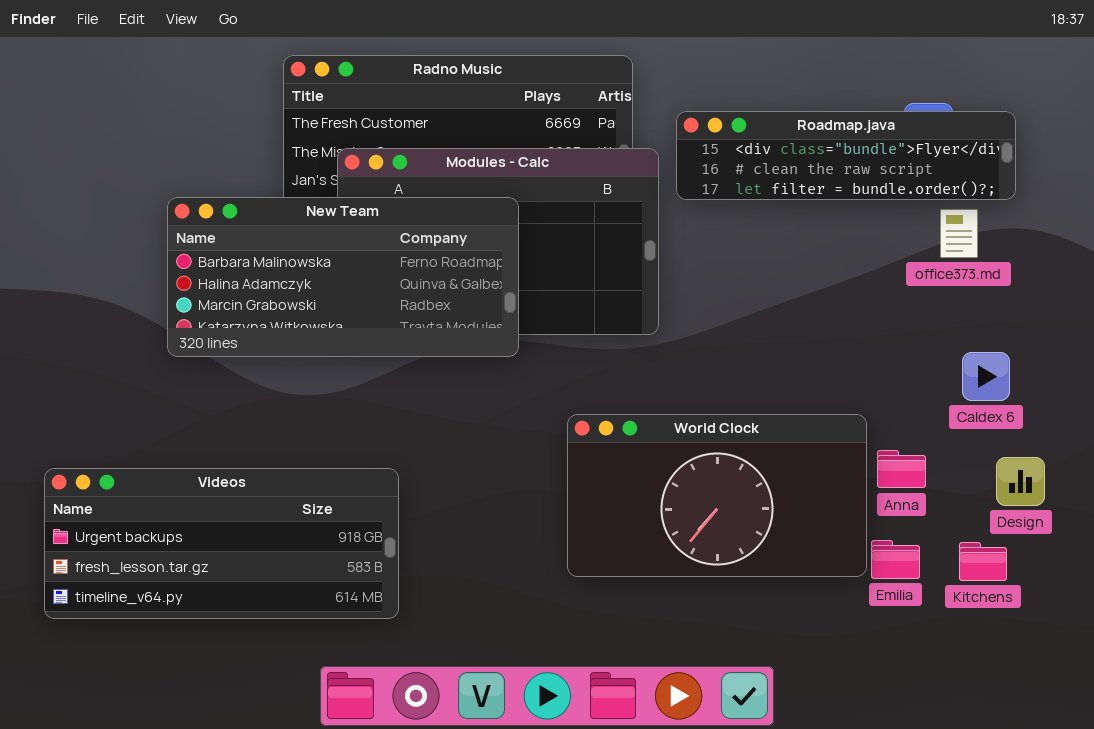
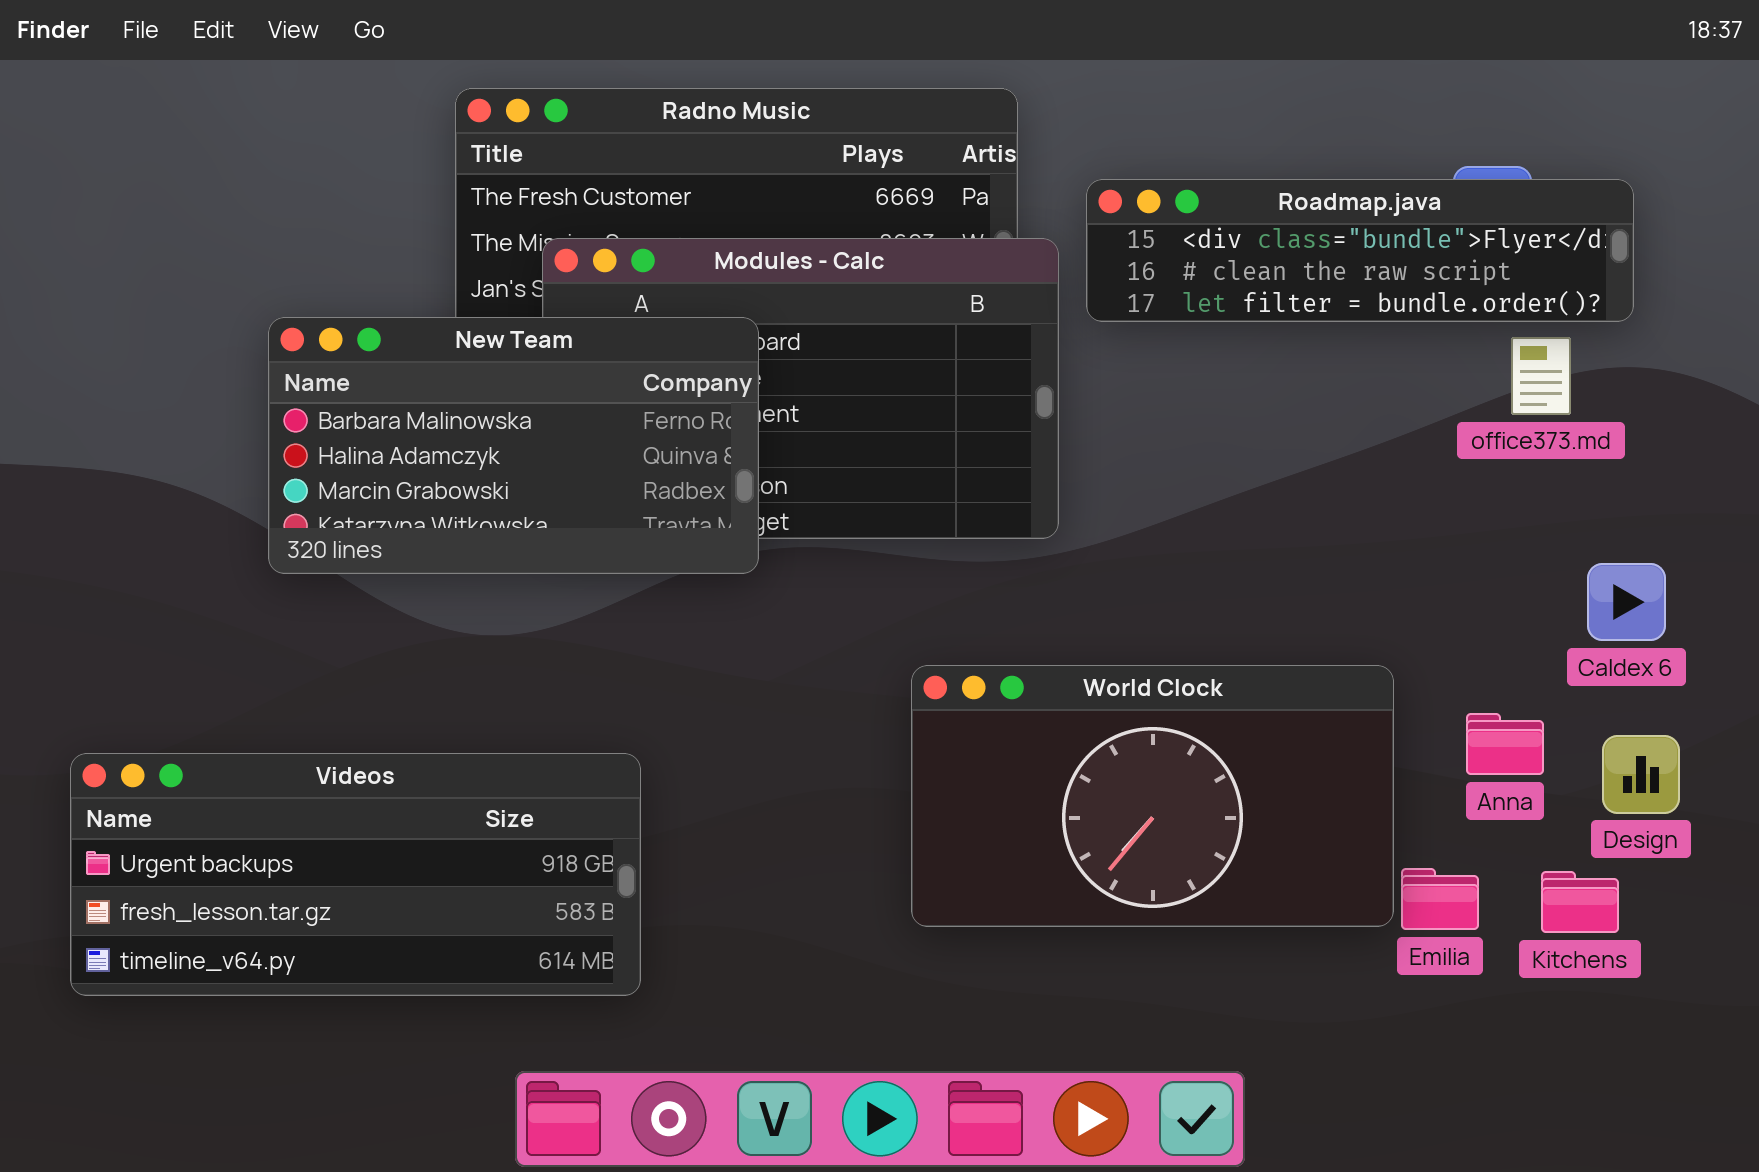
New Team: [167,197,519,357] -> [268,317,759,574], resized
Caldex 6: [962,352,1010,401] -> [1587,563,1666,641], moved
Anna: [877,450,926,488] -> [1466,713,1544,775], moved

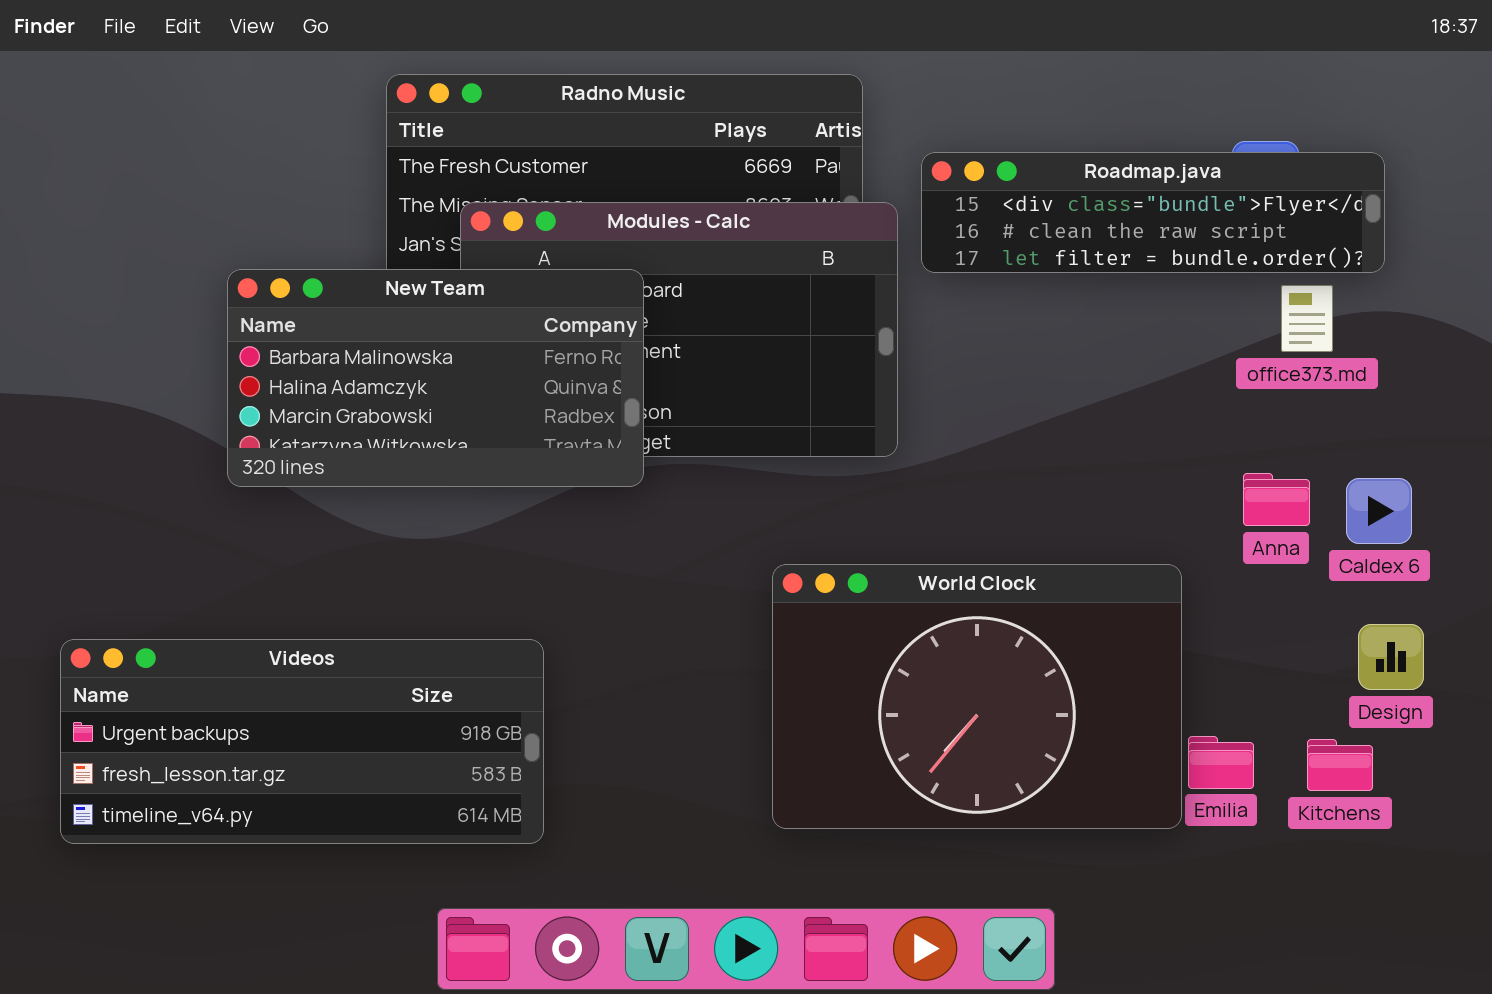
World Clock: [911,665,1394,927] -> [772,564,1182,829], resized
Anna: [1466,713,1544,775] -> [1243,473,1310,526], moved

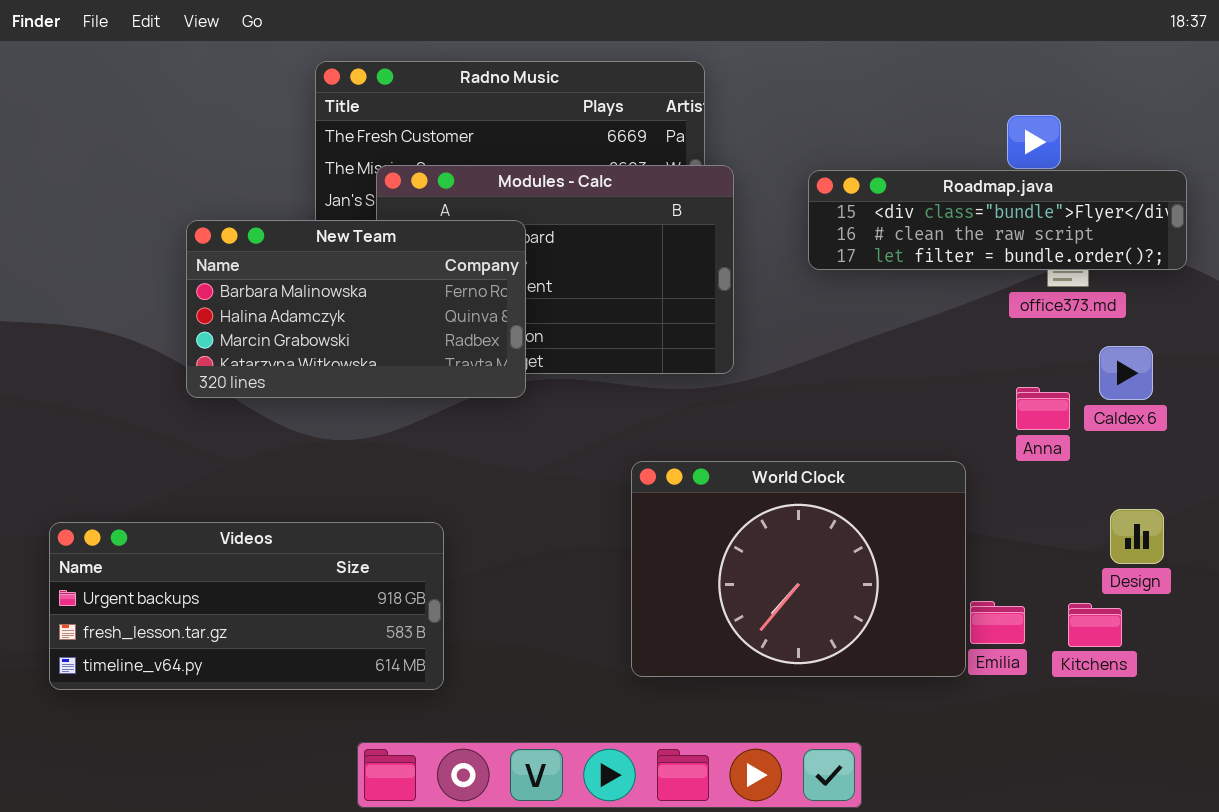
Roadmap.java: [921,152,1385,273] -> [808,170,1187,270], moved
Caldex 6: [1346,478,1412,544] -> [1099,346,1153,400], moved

__ACTION ITEM__
Once the line with "Anna: [877,450,926,488] ->" is found, write out that line and every later line of the listing above exactly, through the last one, and skip any pictures.

__EXERCISE RESULT__
Anna: [877,450,926,488] -> [1466,713,1544,775], moved

World Clock: [911,665,1394,927] -> [772,564,1182,829], resized
Anna: [1466,713,1544,775] -> [1243,473,1310,526], moved

Roadmap.java: [921,152,1385,273] -> [808,170,1187,270], moved
Caldex 6: [1346,478,1412,544] -> [1099,346,1153,400], moved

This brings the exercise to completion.